How to complete this task: Below are some records: retype them all exactly, but not the pictures.

[Spatial object tracking data]

···

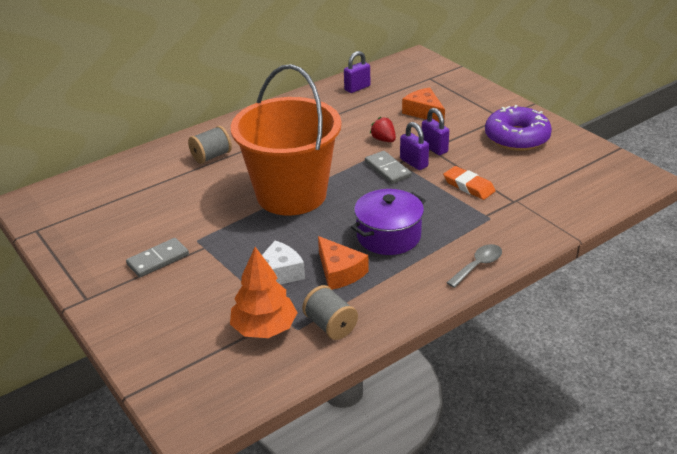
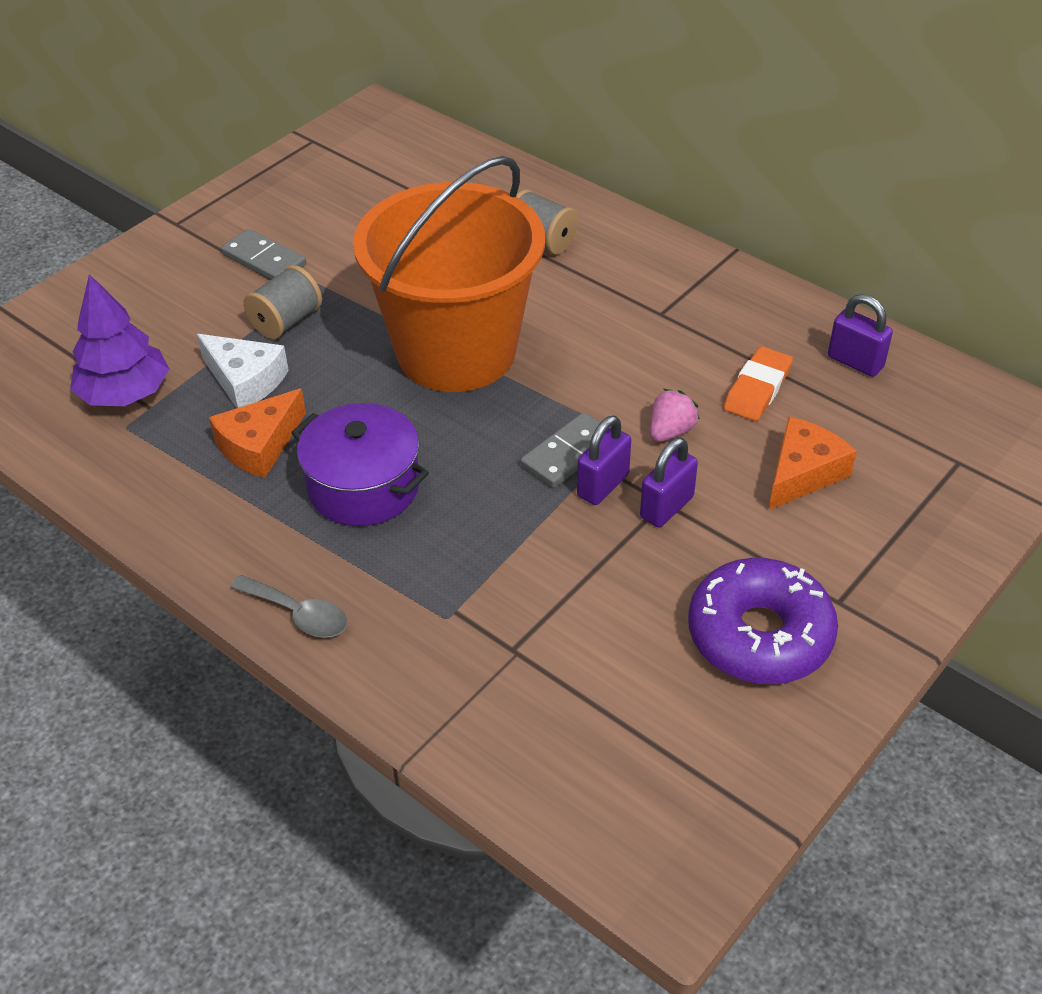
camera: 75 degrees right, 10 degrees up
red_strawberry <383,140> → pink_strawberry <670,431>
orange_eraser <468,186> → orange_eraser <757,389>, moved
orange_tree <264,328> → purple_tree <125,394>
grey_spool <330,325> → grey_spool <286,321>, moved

···

Expected output:
camera: 75 degrees right, 10 degrees up
red_strawberry <383,140> → pink_strawberry <670,431>
orange_eraser <468,186> → orange_eraser <757,389>, moved
orange_tree <264,328> → purple_tree <125,394>
grey_spool <330,325> → grey_spool <286,321>, moved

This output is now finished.